▸ **Given task**: Copy out the listing below word for word, keeping every line in order but leaving out the pictures.
─── Record list
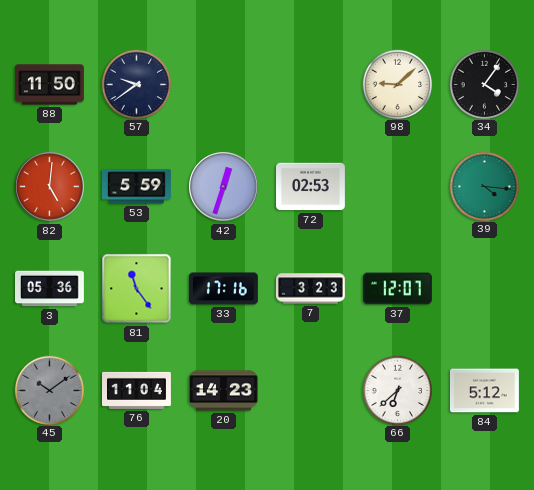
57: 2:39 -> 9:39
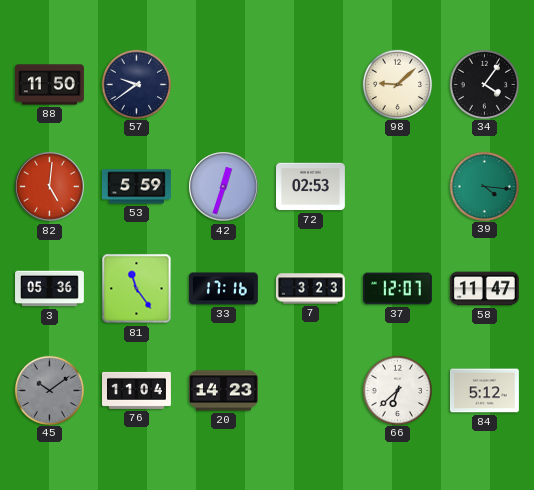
58: none -> 11:47
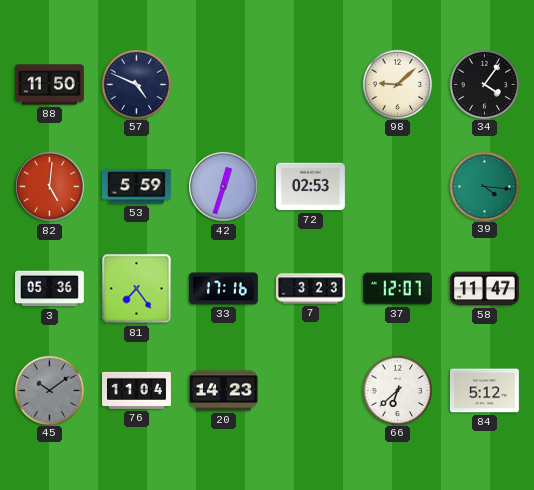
57: 9:39 -> 4:49
81: 11:24 -> 7:24
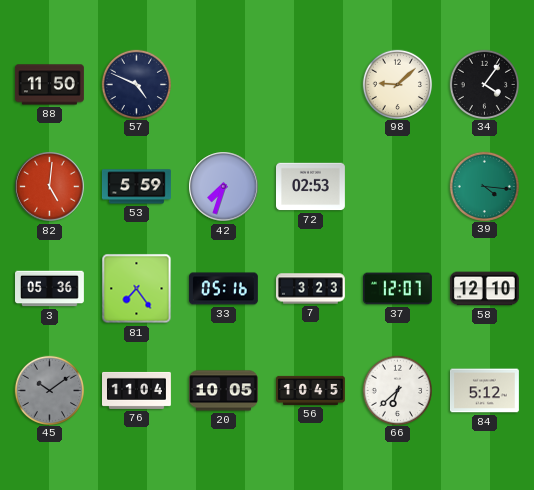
42: 12:33 -> 7:33
33: 17:16 -> 05:16
58: 11:47 -> 12:10
20: 14:23 -> 10:05
56: none -> 10:45
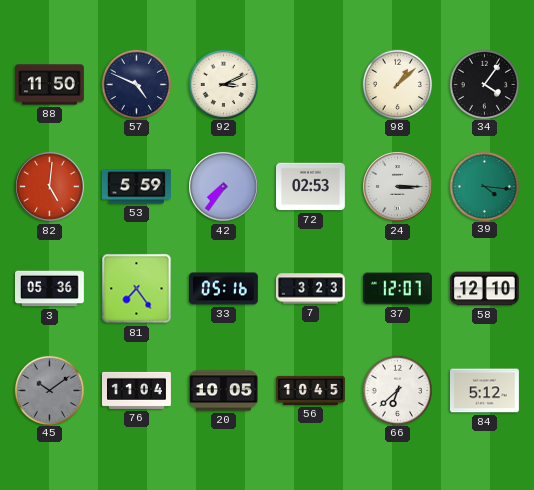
92: none -> 3:11
98: 9:08 -> 1:08
42: 7:33 -> 7:36
24: none -> 3:15
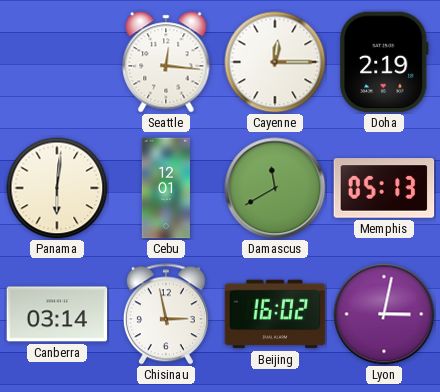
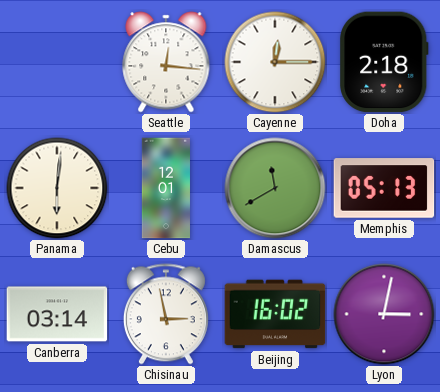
Doha: 2:19 -> 2:18
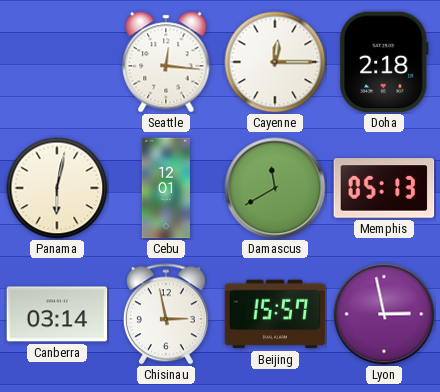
Panama: 6:01 -> 6:02
Beijing: 16:02 -> 15:57
Lyon: 3:02 -> 2:58
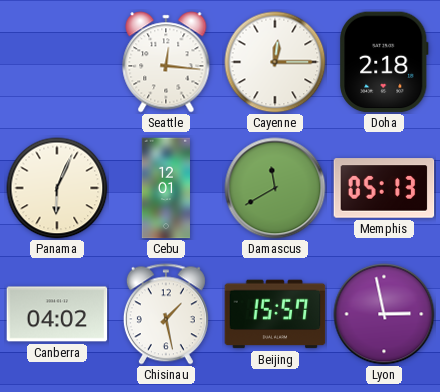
Panama: 6:02 -> 6:04
Canberra: 03:14 -> 04:02
Chisinau: 2:58 -> 1:28
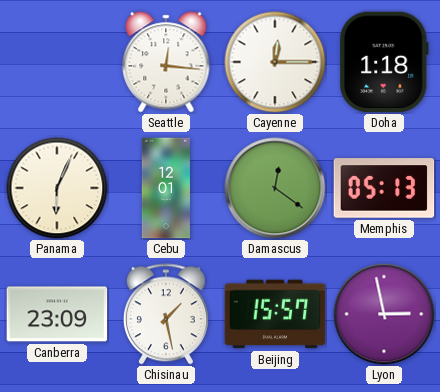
Doha: 2:18 -> 1:18
Damascus: 11:40 -> 12:21
Canberra: 04:02 -> 23:09
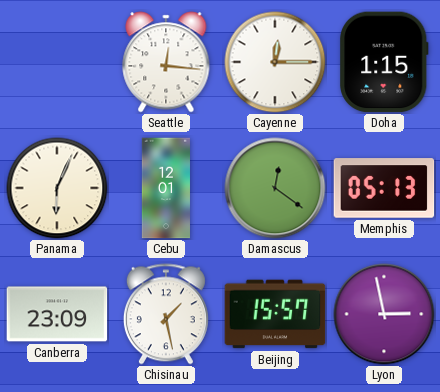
Doha: 1:18 -> 1:15
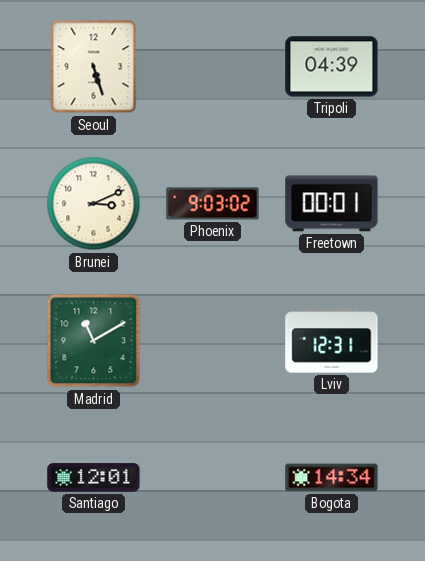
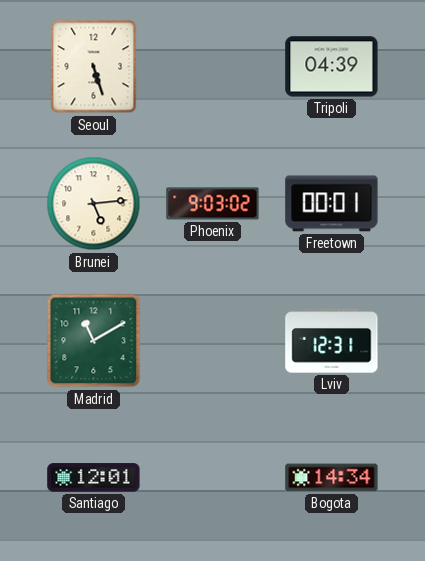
Brunei: 3:11 -> 5:14
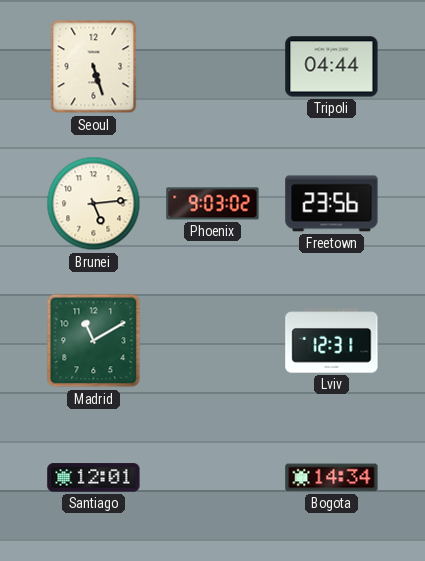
Tripoli: 04:39 -> 04:44
Freetown: 00:01 -> 23:56
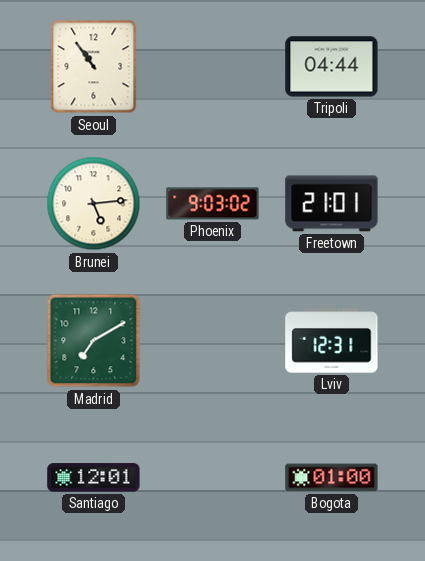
Seoul: 5:27 -> 10:54
Freetown: 23:56 -> 21:01
Madrid: 11:10 -> 7:10
Bogota: 14:34 -> 01:00
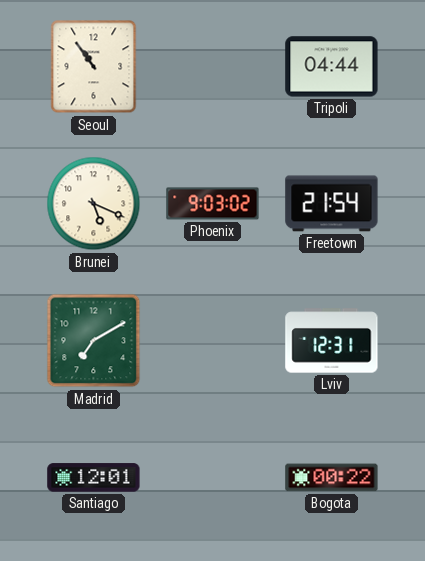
Brunei: 5:14 -> 5:19
Freetown: 21:01 -> 21:54
Bogota: 01:00 -> 00:22
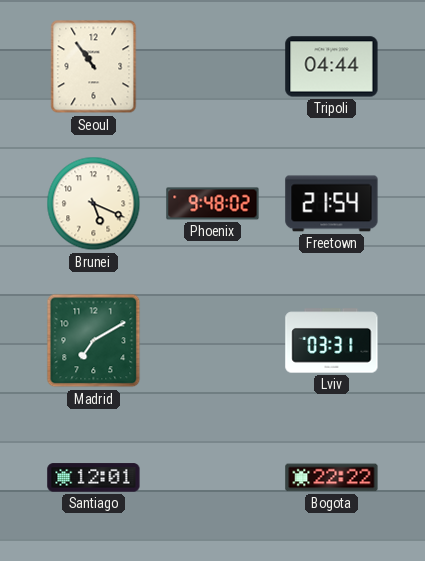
Phoenix: 9:03 -> 9:48
Lviv: 12:31 -> 03:31
Bogota: 00:22 -> 22:22
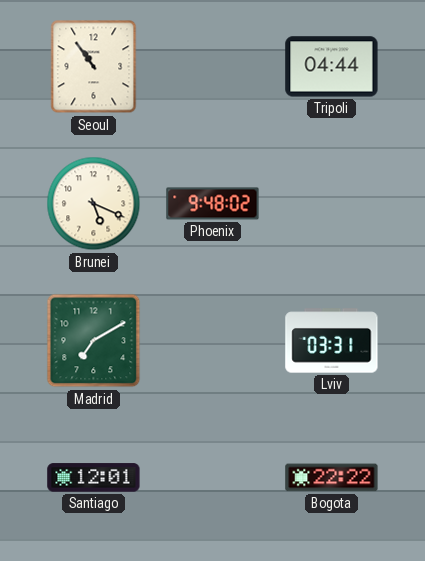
Freetown: 21:54 -> none
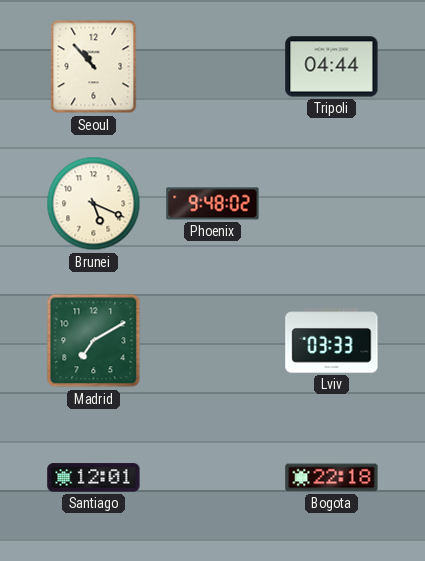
Seoul: 10:54 -> 10:53
Lviv: 03:31 -> 03:33
Bogota: 22:22 -> 22:18
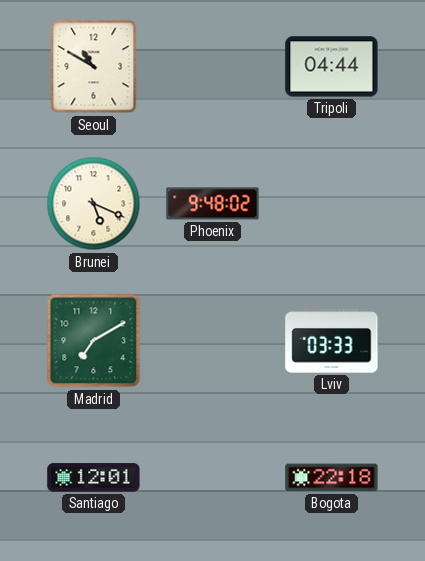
Seoul: 10:53 -> 10:50
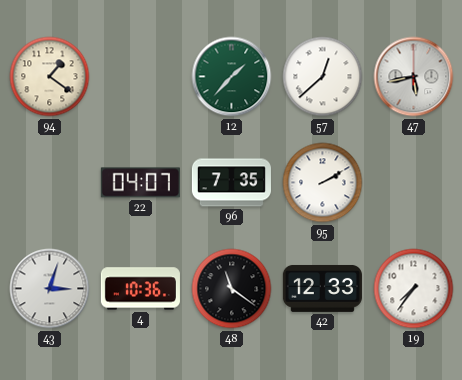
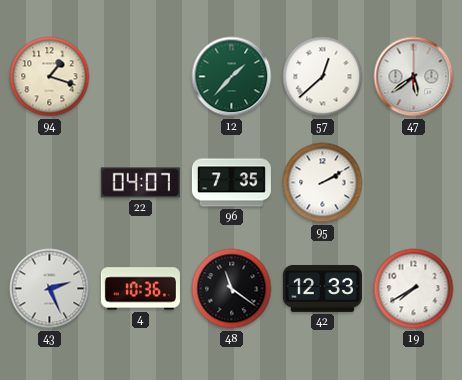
94: 1:21 -> 1:18
47: 5:43 -> 5:39
43: 3:03 -> 2:26
19: 7:36 -> 7:40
──────
▸ **Written solution**:
57: 2:39 -> 9:39
58: none -> 11:47
57: 9:39 -> 4:49
81: 11:24 -> 7:24
42: 12:33 -> 7:33
33: 17:16 -> 05:16
58: 11:47 -> 12:10
20: 14:23 -> 10:05
56: none -> 10:45
92: none -> 3:11
98: 9:08 -> 1:08
42: 7:33 -> 7:36
24: none -> 3:15
Doha: 2:19 -> 2:18
Panama: 6:01 -> 6:02
Beijing: 16:02 -> 15:57
Lyon: 3:02 -> 2:58
Panama: 6:02 -> 6:04
Canberra: 03:14 -> 04:02
Chisinau: 2:58 -> 1:28
Doha: 2:18 -> 1:18
Damascus: 11:40 -> 12:21
Canberra: 04:02 -> 23:09
Doha: 1:18 -> 1:15
Brunei: 3:11 -> 5:14
Tripoli: 04:39 -> 04:44
Freetown: 00:01 -> 23:56
Seoul: 5:27 -> 10:54
Freetown: 23:56 -> 21:01
Madrid: 11:10 -> 7:10
Bogota: 14:34 -> 01:00
Brunei: 5:14 -> 5:19
Freetown: 21:01 -> 21:54
Bogota: 01:00 -> 00:22
Phoenix: 9:03 -> 9:48
Lviv: 12:31 -> 03:31
Bogota: 00:22 -> 22:22
Freetown: 21:54 -> none
Seoul: 10:54 -> 10:53
Lviv: 03:31 -> 03:33
Bogota: 22:22 -> 22:18
Seoul: 10:53 -> 10:50
94: 1:21 -> 1:18
47: 5:43 -> 5:39
43: 3:03 -> 2:26
19: 7:36 -> 7:40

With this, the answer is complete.